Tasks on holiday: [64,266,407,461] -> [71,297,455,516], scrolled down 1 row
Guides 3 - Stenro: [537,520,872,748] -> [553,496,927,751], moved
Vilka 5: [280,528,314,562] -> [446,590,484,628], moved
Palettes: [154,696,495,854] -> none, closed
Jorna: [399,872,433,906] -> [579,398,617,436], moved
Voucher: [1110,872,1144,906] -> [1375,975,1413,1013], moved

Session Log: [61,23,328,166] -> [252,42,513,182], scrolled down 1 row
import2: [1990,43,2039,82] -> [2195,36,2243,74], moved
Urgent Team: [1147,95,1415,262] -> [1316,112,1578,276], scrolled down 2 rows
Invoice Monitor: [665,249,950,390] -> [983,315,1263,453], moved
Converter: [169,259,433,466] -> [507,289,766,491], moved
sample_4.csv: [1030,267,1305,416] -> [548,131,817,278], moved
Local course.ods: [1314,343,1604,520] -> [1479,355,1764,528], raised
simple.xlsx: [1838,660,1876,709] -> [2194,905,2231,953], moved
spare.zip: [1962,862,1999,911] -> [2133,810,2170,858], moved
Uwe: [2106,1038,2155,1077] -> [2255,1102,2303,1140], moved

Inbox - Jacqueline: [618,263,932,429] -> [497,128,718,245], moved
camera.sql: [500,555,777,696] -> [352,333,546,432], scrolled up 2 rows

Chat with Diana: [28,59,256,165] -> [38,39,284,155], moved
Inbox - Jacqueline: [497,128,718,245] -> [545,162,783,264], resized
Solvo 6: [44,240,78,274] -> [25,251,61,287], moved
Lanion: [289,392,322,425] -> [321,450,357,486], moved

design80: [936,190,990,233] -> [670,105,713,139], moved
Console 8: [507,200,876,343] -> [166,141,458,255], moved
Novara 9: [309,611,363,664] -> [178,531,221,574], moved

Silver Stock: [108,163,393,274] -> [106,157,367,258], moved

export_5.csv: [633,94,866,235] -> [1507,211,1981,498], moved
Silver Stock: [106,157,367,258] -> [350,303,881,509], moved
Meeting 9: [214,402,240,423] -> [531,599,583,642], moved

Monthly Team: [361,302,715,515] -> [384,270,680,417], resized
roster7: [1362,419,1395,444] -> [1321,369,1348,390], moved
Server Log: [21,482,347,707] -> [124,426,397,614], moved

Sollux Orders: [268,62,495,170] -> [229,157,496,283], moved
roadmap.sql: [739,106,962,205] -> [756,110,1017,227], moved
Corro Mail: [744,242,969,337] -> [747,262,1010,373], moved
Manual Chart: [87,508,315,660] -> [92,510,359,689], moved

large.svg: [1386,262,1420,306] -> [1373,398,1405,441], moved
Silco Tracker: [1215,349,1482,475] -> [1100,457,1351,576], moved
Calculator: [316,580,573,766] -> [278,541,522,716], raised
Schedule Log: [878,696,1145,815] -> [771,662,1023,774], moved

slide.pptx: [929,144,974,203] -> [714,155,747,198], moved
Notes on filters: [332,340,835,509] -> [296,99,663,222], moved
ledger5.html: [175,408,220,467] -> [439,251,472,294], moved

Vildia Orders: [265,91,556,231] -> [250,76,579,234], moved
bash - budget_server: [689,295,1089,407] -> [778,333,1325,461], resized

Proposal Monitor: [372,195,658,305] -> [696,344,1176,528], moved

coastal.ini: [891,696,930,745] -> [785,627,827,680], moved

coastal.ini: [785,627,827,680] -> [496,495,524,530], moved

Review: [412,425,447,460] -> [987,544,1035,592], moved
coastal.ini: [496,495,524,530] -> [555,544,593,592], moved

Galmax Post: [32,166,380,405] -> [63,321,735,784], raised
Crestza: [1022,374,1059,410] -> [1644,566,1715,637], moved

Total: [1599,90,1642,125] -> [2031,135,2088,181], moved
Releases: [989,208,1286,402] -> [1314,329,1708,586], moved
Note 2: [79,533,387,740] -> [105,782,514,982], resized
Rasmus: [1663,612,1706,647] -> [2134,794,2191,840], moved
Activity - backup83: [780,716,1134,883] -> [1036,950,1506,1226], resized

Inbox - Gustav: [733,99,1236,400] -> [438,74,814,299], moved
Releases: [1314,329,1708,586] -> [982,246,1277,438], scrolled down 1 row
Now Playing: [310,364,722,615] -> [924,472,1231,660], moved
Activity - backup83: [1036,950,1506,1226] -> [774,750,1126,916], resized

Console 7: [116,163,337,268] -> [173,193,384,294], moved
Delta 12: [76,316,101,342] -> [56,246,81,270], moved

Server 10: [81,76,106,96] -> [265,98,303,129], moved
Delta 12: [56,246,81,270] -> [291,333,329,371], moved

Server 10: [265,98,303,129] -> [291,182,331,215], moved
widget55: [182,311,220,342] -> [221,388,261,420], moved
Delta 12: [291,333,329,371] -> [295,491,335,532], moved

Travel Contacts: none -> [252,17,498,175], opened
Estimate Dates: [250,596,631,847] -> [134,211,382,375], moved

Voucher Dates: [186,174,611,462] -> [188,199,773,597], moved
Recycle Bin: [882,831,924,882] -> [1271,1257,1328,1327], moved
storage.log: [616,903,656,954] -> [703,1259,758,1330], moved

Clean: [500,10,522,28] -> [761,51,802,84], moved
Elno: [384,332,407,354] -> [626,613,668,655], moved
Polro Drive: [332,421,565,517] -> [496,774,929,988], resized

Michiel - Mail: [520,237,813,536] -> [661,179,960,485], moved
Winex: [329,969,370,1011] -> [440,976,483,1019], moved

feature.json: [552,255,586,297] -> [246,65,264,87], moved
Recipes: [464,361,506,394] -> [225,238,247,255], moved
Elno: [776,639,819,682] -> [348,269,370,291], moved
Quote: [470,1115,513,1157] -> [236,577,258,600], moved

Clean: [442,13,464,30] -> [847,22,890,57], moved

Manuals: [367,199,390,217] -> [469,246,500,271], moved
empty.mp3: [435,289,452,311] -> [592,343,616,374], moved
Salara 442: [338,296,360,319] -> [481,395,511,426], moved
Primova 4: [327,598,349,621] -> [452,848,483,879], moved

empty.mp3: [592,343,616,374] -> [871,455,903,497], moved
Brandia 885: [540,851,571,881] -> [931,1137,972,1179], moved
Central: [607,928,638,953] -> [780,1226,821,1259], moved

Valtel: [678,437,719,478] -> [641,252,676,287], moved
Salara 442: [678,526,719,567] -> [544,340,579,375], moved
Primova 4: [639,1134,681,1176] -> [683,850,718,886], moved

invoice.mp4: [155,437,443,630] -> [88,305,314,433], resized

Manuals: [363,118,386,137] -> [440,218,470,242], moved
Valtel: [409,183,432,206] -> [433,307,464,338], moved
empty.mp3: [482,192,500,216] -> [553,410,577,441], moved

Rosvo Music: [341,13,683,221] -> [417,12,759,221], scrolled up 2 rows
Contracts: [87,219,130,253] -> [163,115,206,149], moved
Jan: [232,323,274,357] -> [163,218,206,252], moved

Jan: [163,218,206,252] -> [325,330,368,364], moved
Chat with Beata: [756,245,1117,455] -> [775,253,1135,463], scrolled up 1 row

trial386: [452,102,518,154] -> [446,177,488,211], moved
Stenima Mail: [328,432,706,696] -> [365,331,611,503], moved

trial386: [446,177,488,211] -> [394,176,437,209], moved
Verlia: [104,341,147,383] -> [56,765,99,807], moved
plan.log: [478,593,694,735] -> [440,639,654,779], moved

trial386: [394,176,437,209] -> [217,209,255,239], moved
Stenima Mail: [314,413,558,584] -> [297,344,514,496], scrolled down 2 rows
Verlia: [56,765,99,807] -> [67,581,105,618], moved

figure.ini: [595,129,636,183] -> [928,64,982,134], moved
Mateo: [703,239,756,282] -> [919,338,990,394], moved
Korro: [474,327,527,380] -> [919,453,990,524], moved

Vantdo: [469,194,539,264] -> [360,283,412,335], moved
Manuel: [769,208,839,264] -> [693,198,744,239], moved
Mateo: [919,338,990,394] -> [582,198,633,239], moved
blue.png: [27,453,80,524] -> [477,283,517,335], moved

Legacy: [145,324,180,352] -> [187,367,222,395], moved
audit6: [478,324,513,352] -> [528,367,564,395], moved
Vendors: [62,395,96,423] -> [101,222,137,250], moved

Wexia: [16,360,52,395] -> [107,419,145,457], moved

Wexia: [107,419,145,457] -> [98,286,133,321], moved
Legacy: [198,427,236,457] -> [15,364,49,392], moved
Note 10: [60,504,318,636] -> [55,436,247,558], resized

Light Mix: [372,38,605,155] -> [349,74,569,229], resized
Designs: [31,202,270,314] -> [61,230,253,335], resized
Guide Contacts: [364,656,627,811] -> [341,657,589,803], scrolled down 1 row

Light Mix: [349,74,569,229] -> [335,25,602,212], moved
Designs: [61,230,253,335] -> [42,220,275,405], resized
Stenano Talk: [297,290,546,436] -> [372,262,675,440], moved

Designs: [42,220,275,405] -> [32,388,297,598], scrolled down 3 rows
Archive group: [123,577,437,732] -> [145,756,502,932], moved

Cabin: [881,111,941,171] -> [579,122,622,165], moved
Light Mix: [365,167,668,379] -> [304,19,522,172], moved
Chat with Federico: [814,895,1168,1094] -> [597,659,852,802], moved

────────────────────

What you will do: Go through the material above and return each line that holds the word "Console".

Solution to this problem:
Console 8: [507,200,876,343] -> [166,141,458,255], moved
Console 7: [116,163,337,268] -> [173,193,384,294], moved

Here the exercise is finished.